• What the task asks: Take every line from the material that has the word "pink" in it.

• Material shown:
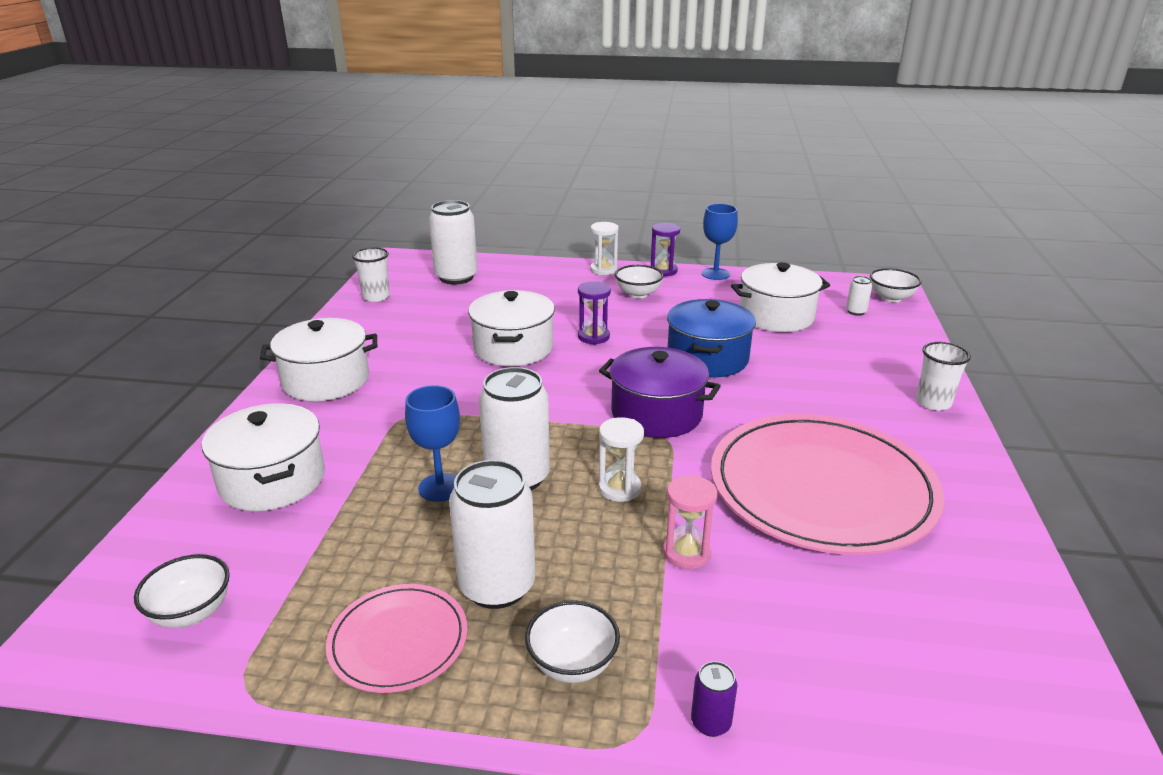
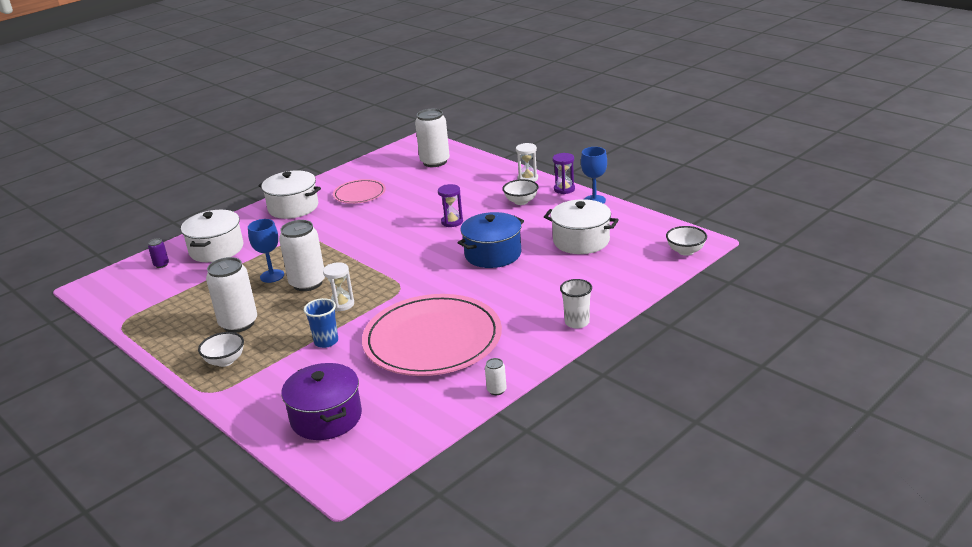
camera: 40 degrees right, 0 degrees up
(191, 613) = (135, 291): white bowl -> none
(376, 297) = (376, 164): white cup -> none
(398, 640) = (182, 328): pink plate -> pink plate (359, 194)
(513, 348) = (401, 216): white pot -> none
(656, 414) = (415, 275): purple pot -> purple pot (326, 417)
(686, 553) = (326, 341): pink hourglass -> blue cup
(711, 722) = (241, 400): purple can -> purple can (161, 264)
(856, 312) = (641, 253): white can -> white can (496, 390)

• Output:
(398, 640) = (182, 328): pink plate -> pink plate (359, 194)
(686, 553) = (326, 341): pink hourglass -> blue cup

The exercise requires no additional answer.